What you will do → Give back exactly the line that contains "JP2 pin 3: NET2 -> GND" and all the lines after it in the records below, to the very last, with no other output.

------ Data for processing ------

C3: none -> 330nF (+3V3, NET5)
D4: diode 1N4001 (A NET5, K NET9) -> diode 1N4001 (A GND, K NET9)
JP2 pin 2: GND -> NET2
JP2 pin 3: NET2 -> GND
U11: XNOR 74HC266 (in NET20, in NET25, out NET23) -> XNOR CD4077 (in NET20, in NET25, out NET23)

------

Task answer →
JP2 pin 3: NET2 -> GND
U11: XNOR 74HC266 (in NET20, in NET25, out NET23) -> XNOR CD4077 (in NET20, in NET25, out NET23)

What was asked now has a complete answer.